#### TASK DESCRIPTION:
What is needed is an exact retyping of each entry, pictures excluded.

#### INPUT RECORDS:
####################

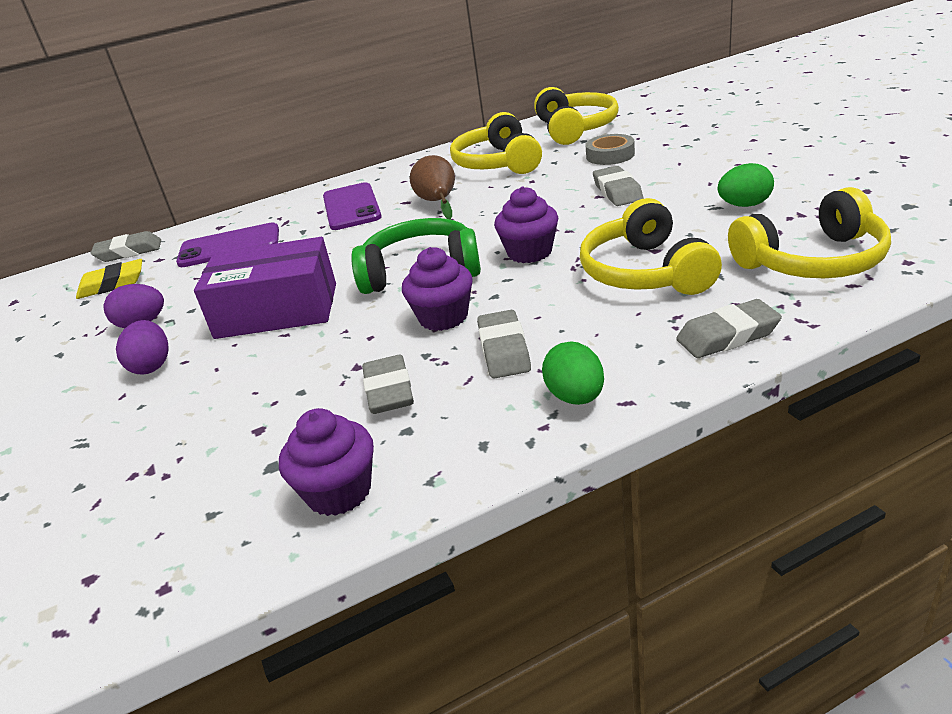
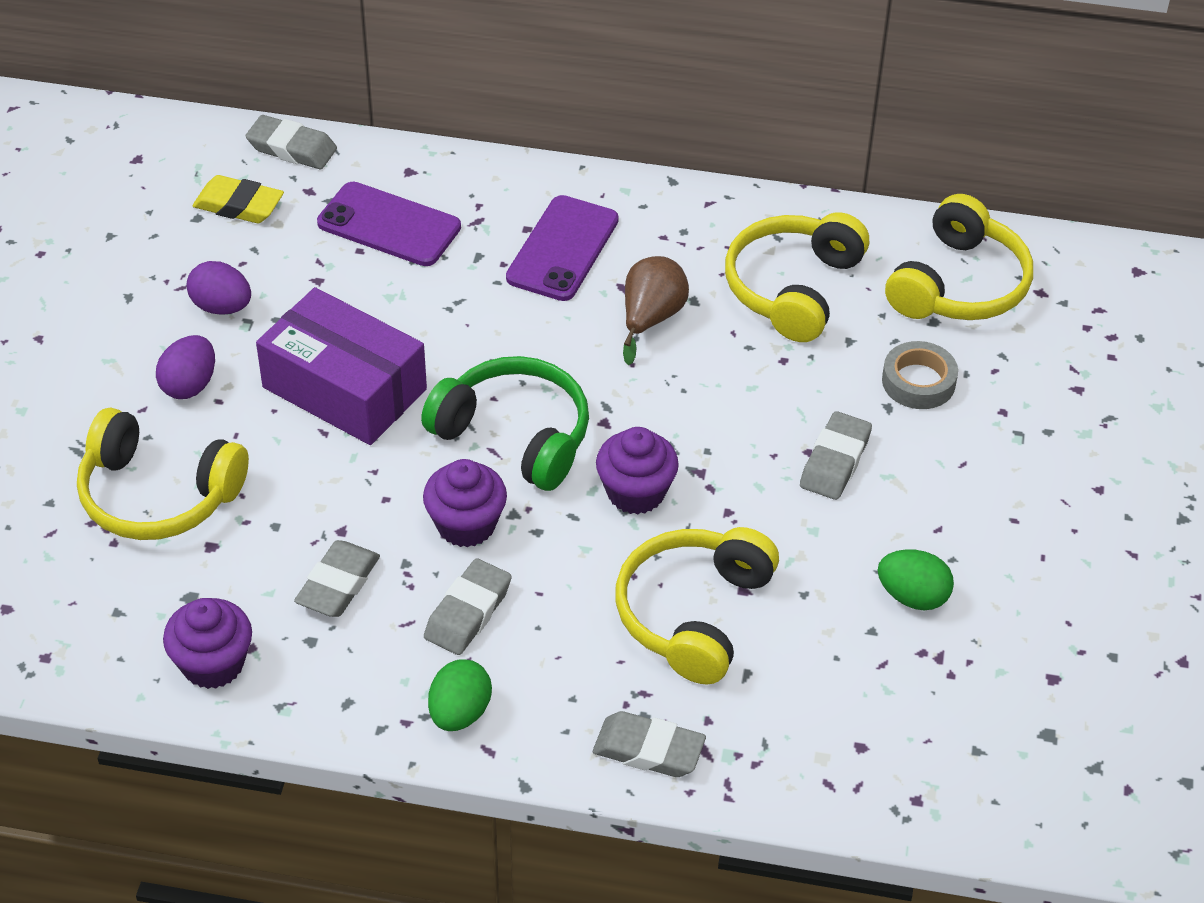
camera: 30 degrees right, 15 degrees up
(813, 261) = (845, 728): yellow headphones -> yellow headphones (158, 495)

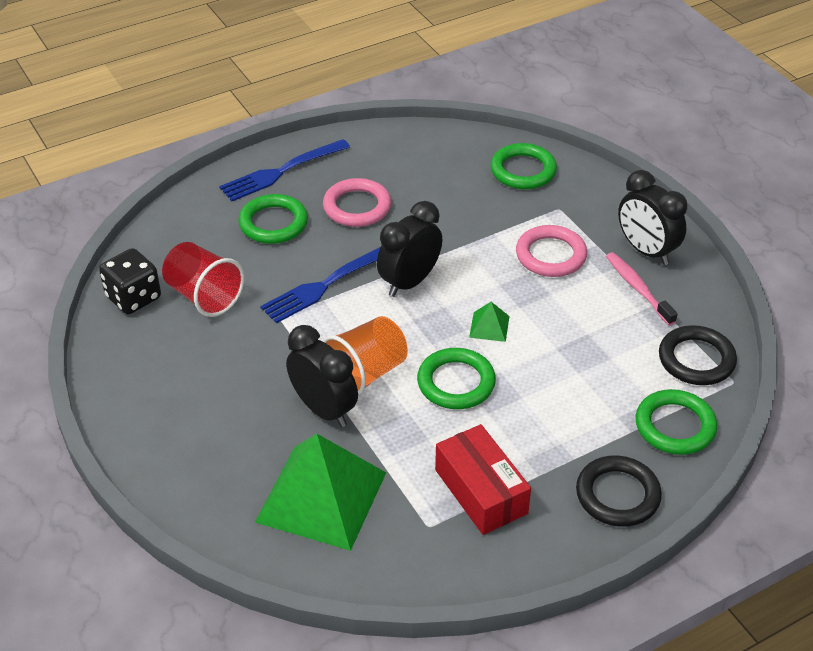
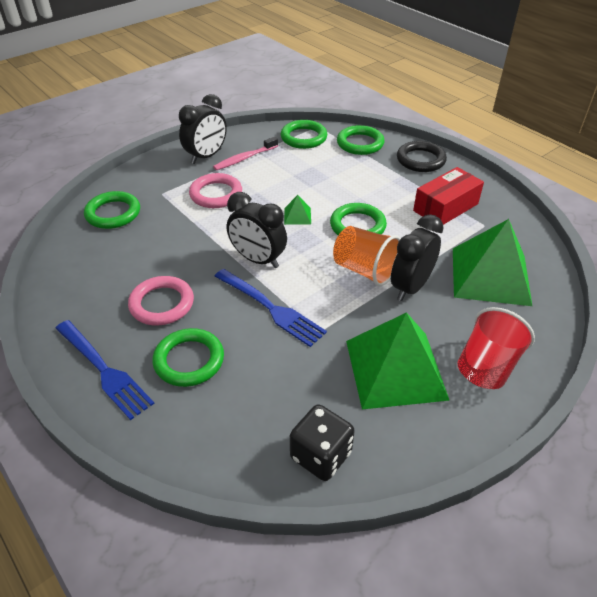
camera: 100 degrees left, 0 degrees up
(204, 296) = (304, 393): red cup -> red cup (487, 366)
(206, 368) = (395, 369): none -> green pyramid
(696, 359) = (303, 137): black ring -> green ring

####################

#### RESPONSE AREA:
camera: 30 degrees right, 15 degrees up
(813, 261) = (845, 728): yellow headphones -> yellow headphones (158, 495)

camera: 100 degrees left, 0 degrees up
(204, 296) = (304, 393): red cup -> red cup (487, 366)
(206, 368) = (395, 369): none -> green pyramid
(696, 359) = (303, 137): black ring -> green ring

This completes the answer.